What you need to do: Exactly reproduce the lines of the listing below from the one containing "camera: 30 degrees right, 10 degrees up" through the one containing "(462, 192) = (343, 206): red car -> none". Skip the images.

-- The data follows --

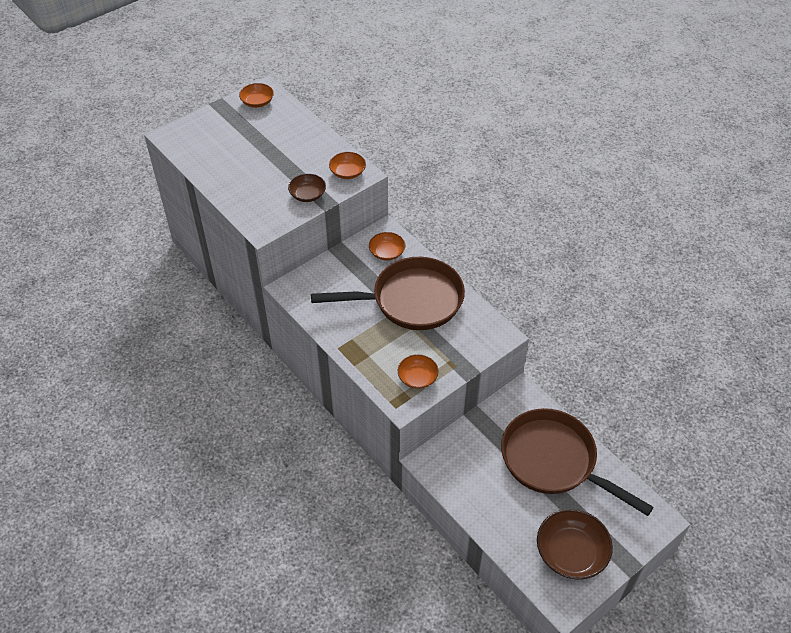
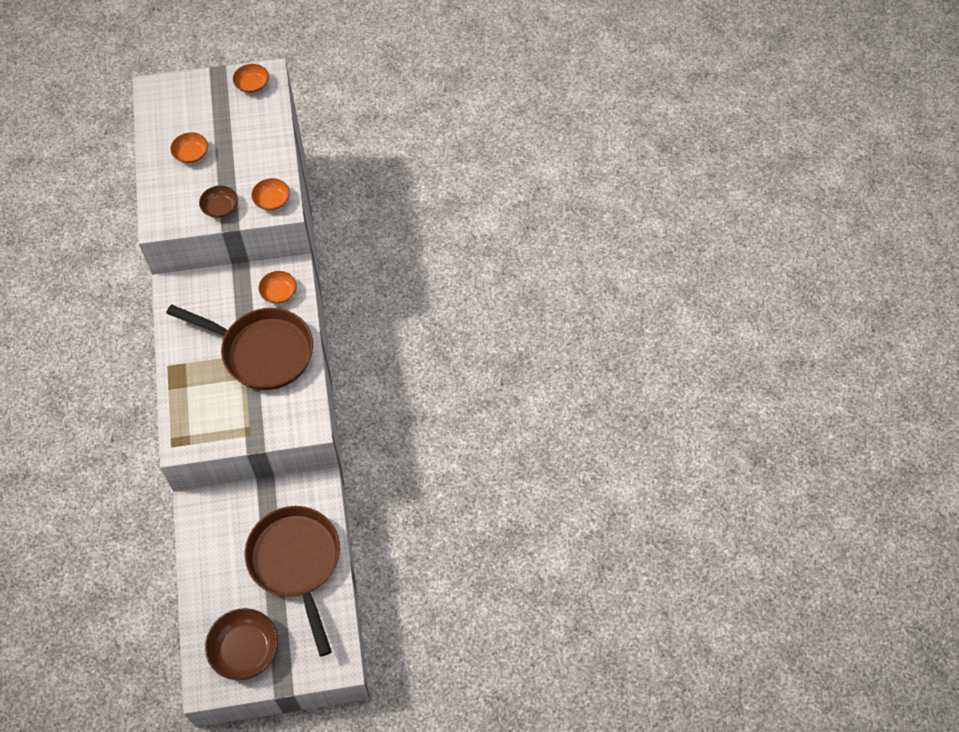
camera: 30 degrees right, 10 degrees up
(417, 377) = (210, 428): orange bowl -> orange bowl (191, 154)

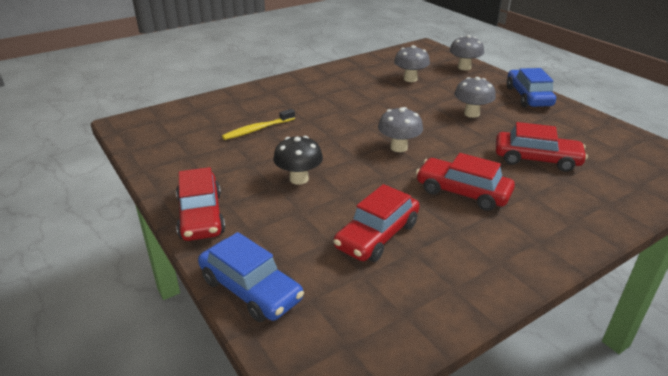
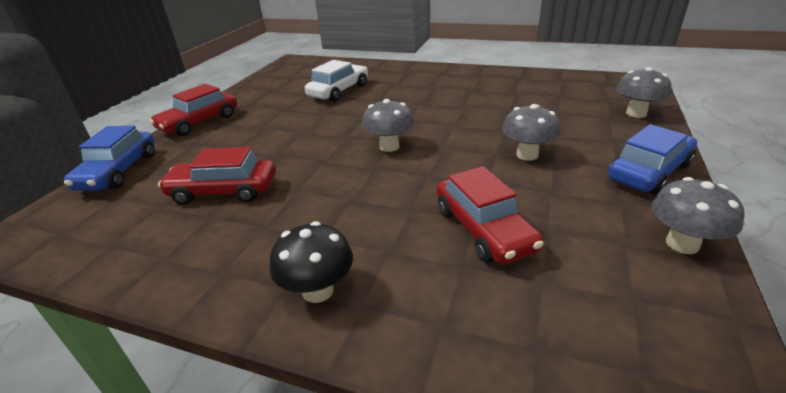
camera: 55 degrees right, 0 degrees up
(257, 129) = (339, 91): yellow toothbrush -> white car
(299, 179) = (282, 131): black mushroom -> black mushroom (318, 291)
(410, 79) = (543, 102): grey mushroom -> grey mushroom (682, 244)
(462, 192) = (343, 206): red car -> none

-- The data concluded --
-- The data follows --

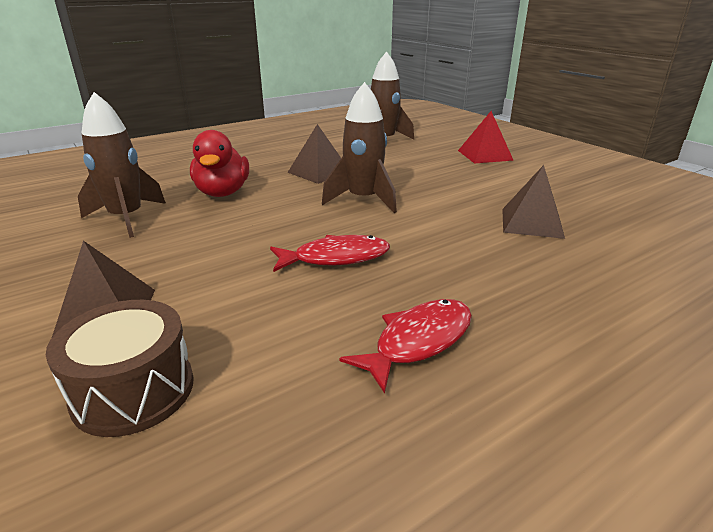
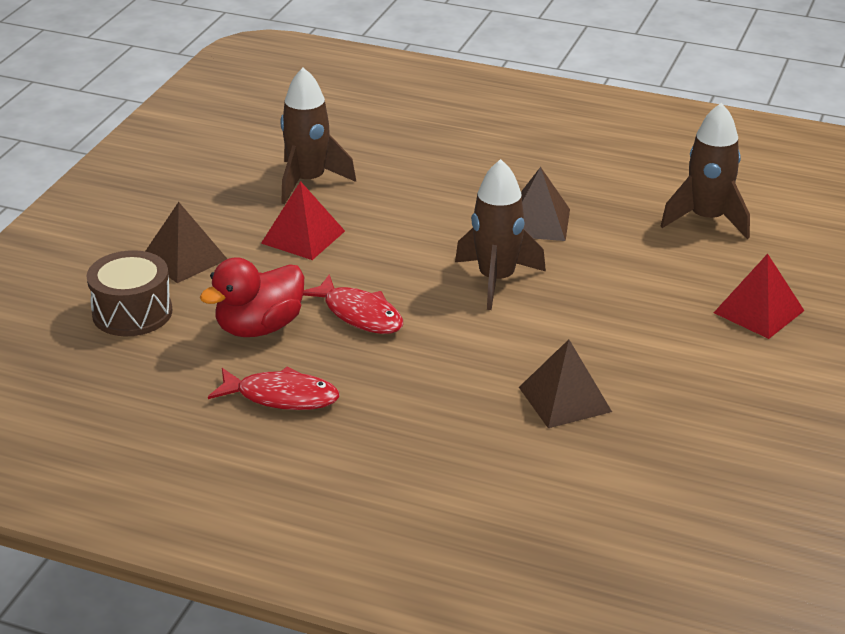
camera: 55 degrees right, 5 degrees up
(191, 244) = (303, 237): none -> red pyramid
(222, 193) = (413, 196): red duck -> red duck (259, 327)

-- The data concluded --

Reply:
camera: 30 degrees right, 10 degrees up
(417, 377) = (210, 428): orange bowl -> orange bowl (191, 154)

camera: 55 degrees right, 0 degrees up
(257, 129) = (339, 91): yellow toothbrush -> white car
(299, 179) = (282, 131): black mushroom -> black mushroom (318, 291)
(410, 79) = (543, 102): grey mushroom -> grey mushroom (682, 244)
(462, 192) = (343, 206): red car -> none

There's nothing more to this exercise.